SUPPLIED MATERIAL:
___

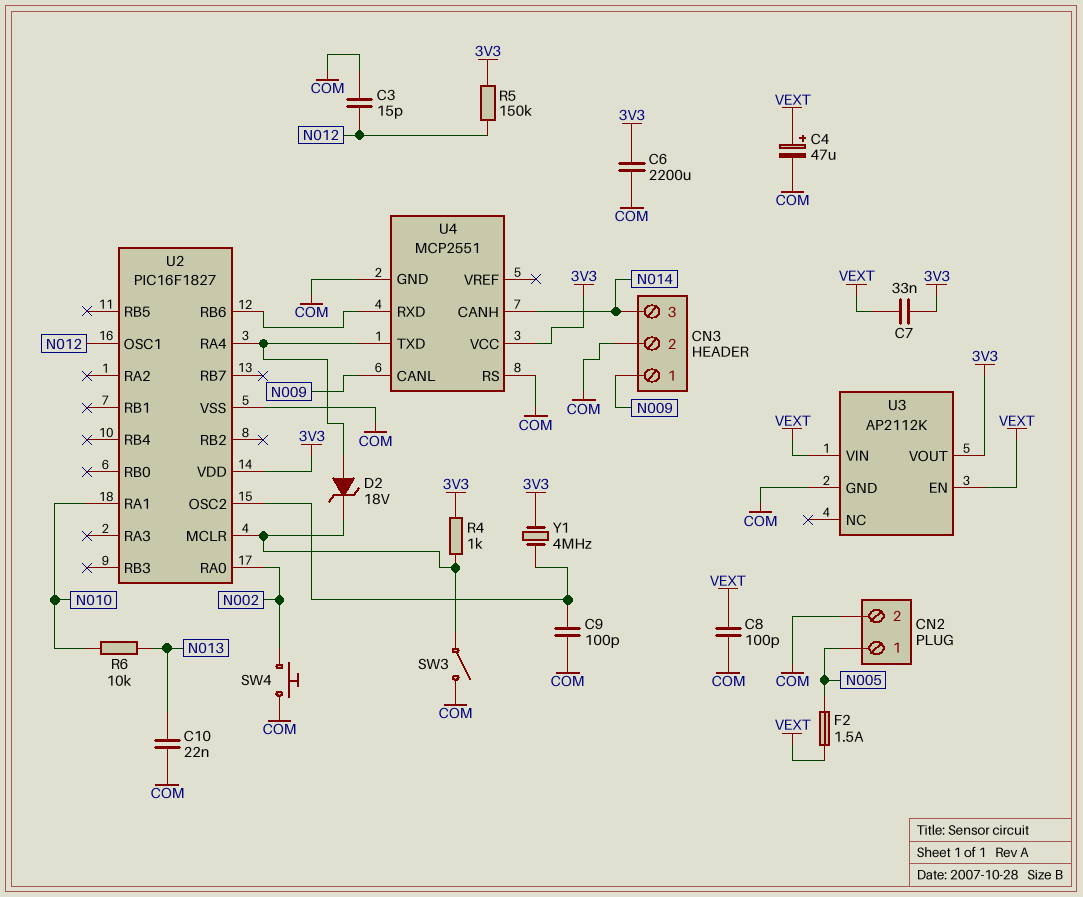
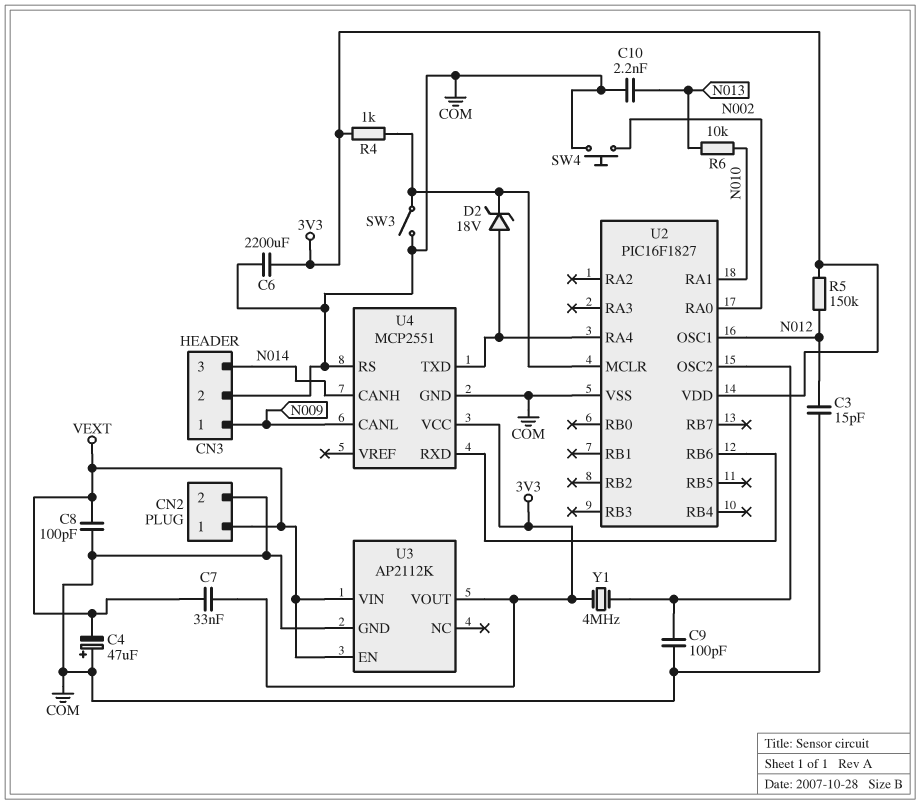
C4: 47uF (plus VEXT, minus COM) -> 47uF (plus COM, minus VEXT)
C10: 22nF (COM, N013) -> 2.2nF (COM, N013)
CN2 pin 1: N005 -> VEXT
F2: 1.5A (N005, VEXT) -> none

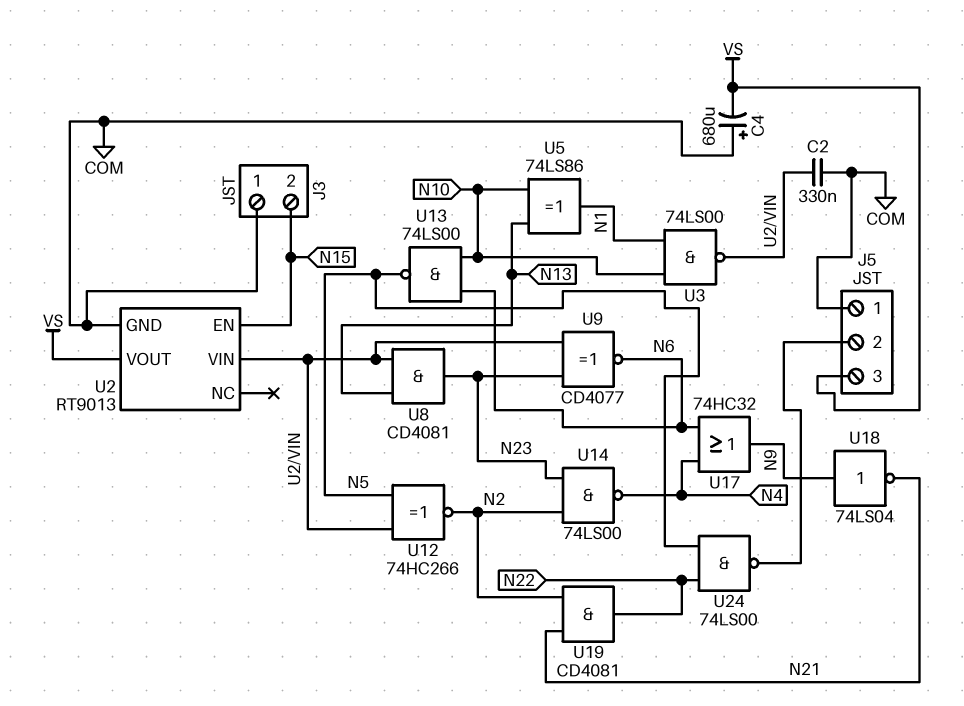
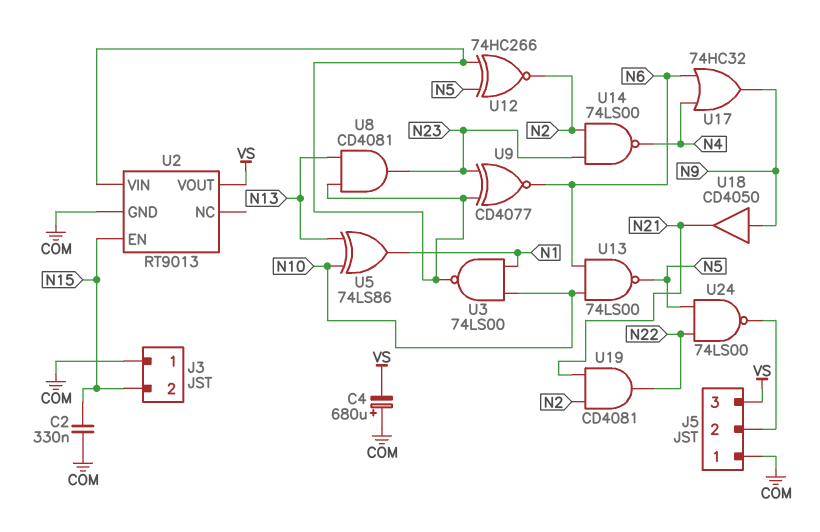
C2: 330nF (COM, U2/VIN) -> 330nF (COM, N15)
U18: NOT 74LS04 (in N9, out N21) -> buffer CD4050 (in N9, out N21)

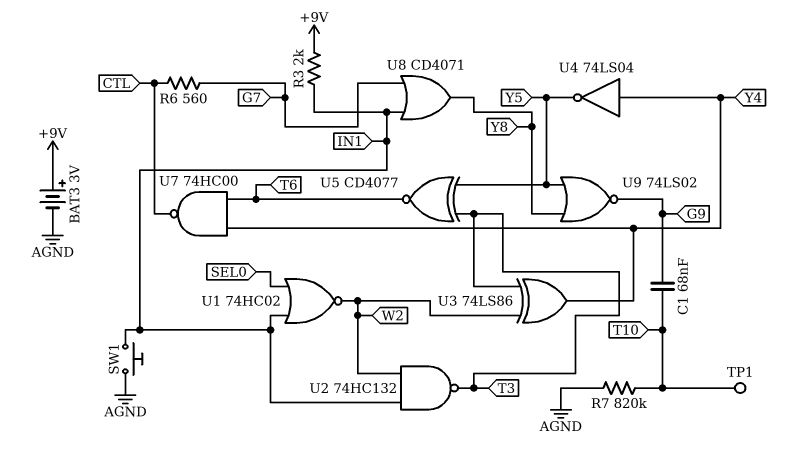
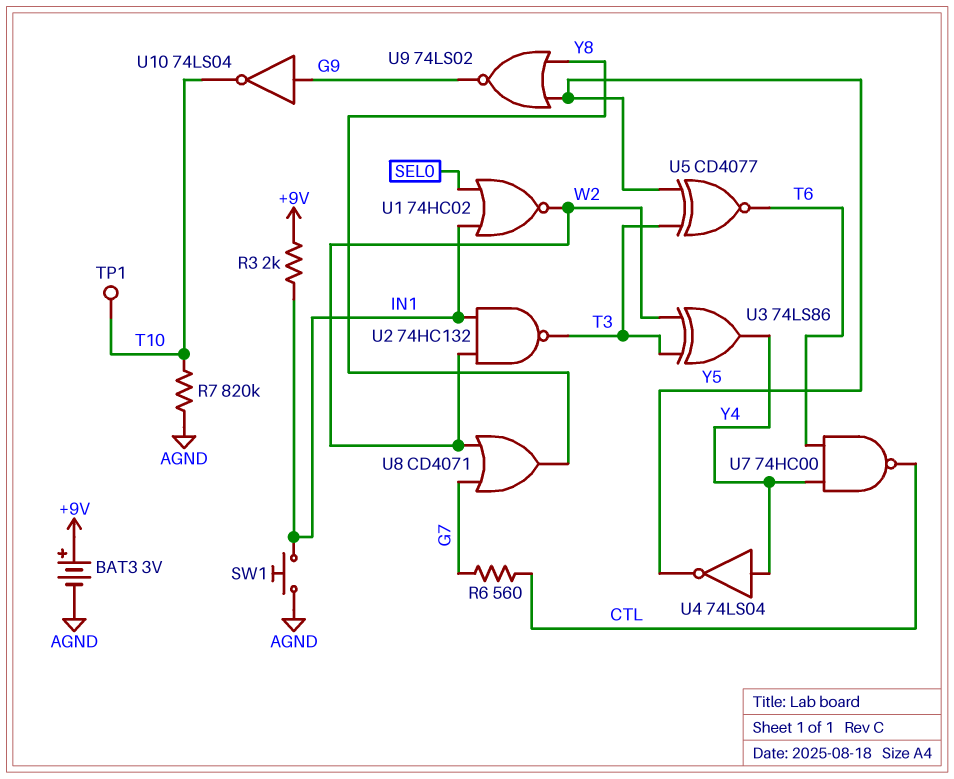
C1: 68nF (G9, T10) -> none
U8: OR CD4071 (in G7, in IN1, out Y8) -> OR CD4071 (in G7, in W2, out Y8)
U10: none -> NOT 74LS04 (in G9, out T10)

___

REQUIREMENT: Check every line of the data above for the string "none", and copy those that have it.

YOUR SOLUTION:
F2: 1.5A (N005, VEXT) -> none
C1: 68nF (G9, T10) -> none
U10: none -> NOT 74LS04 (in G9, out T10)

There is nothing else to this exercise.